_Aim of the task_
Each record below must come back exactly as written; its pictures must not.

_Data in this exercise_
━━━━━━

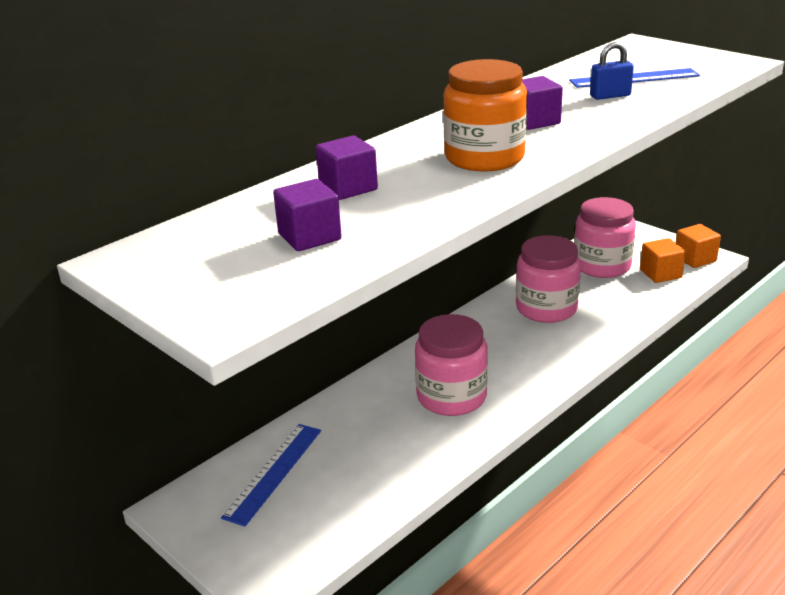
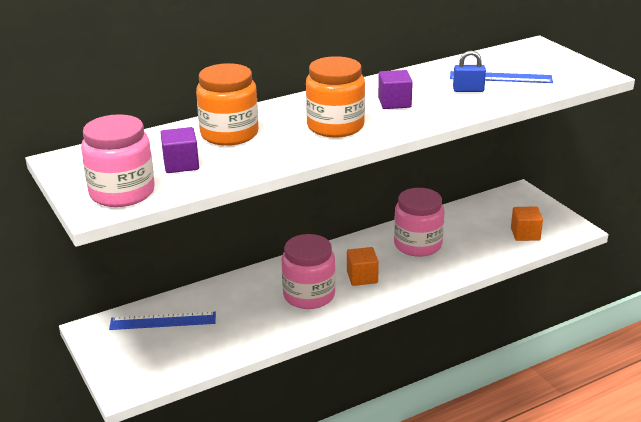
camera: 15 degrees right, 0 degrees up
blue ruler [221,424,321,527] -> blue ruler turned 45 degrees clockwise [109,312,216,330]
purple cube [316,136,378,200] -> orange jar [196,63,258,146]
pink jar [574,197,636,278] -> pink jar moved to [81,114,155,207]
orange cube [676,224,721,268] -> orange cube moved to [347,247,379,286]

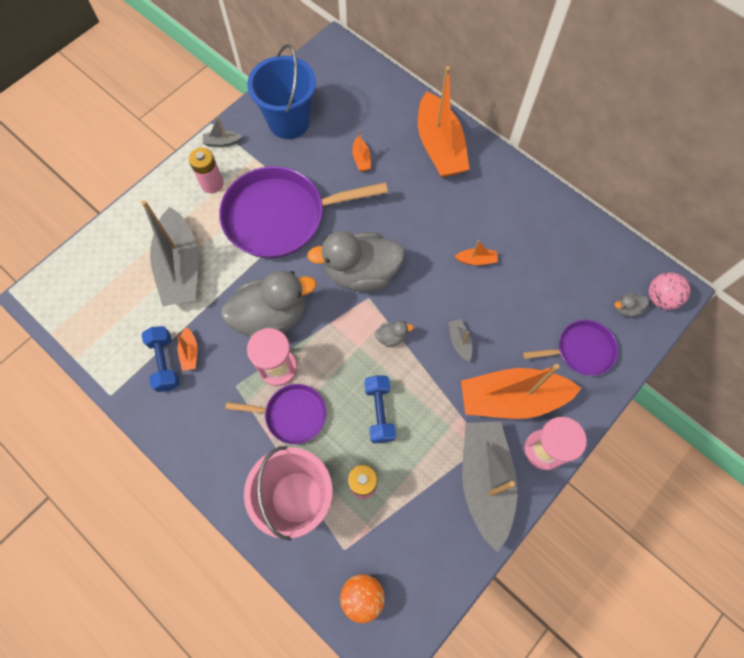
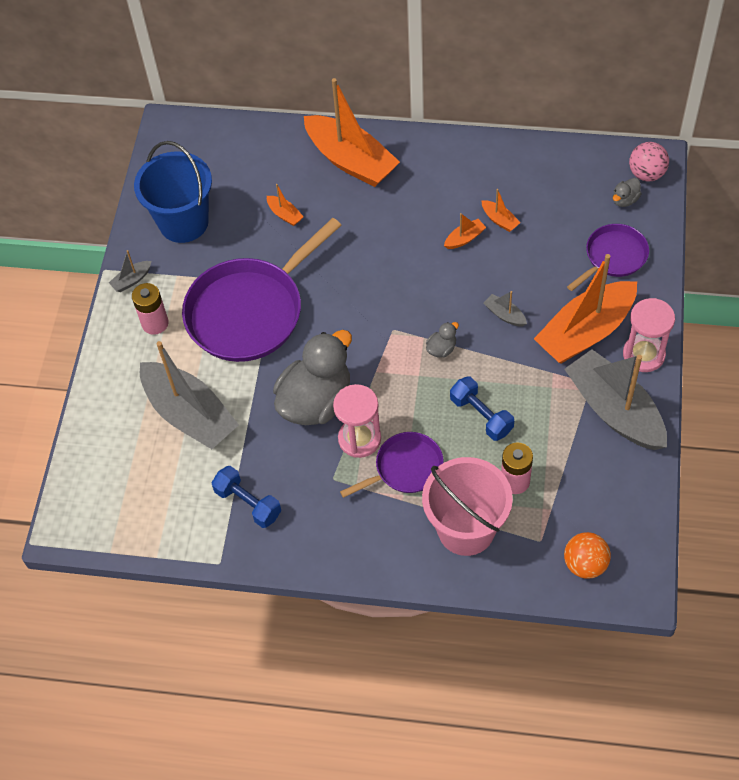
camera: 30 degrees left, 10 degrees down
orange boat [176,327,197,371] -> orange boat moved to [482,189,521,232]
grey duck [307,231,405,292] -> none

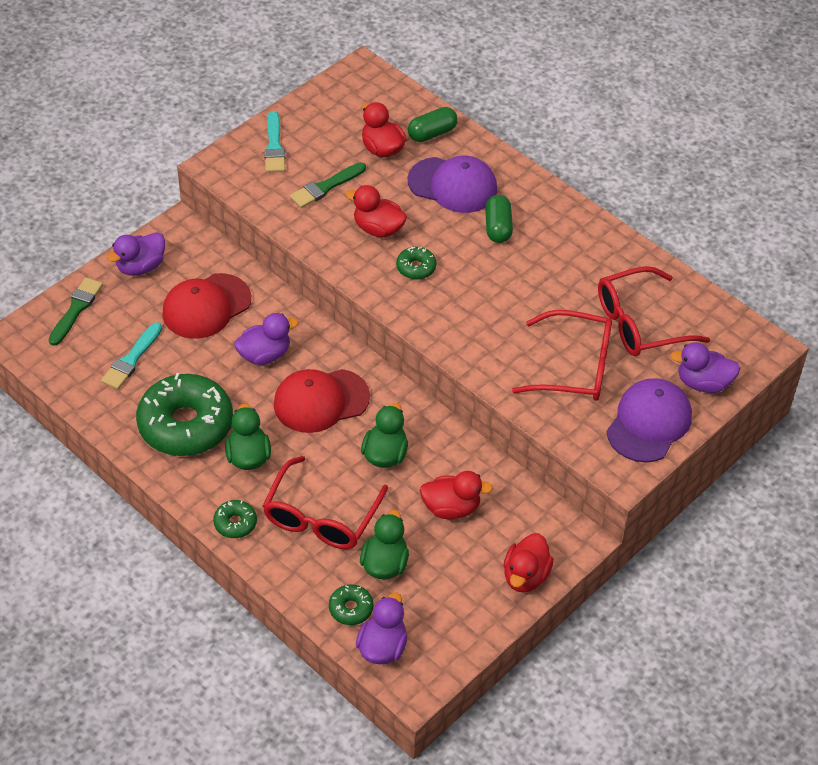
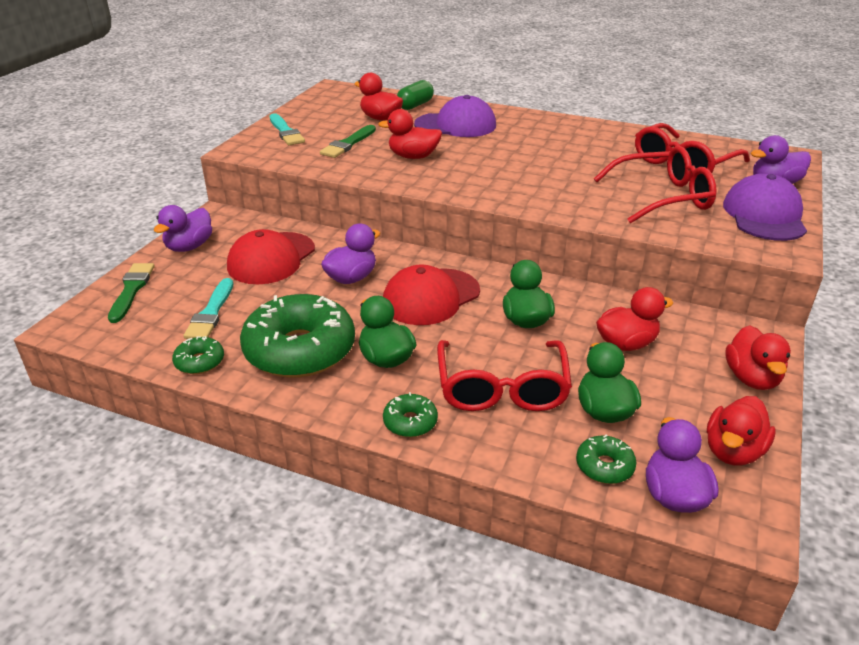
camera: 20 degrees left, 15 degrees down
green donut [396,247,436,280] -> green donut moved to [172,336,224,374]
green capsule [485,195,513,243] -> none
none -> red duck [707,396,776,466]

━━━━━━

_Answer box_
camera: 15 degrees right, 0 degrees up
blue ruler [221,424,321,527] -> blue ruler turned 45 degrees clockwise [109,312,216,330]
purple cube [316,136,378,200] -> orange jar [196,63,258,146]
pink jar [574,197,636,278] -> pink jar moved to [81,114,155,207]
orange cube [676,224,721,268] -> orange cube moved to [347,247,379,286]

camera: 30 degrees left, 10 degrees down
orange boat [176,327,197,371] -> orange boat moved to [482,189,521,232]
grey duck [307,231,405,292] -> none

camera: 20 degrees left, 15 degrees down
green donut [396,247,436,280] -> green donut moved to [172,336,224,374]
green capsule [485,195,513,243] -> none
none -> red duck [707,396,776,466]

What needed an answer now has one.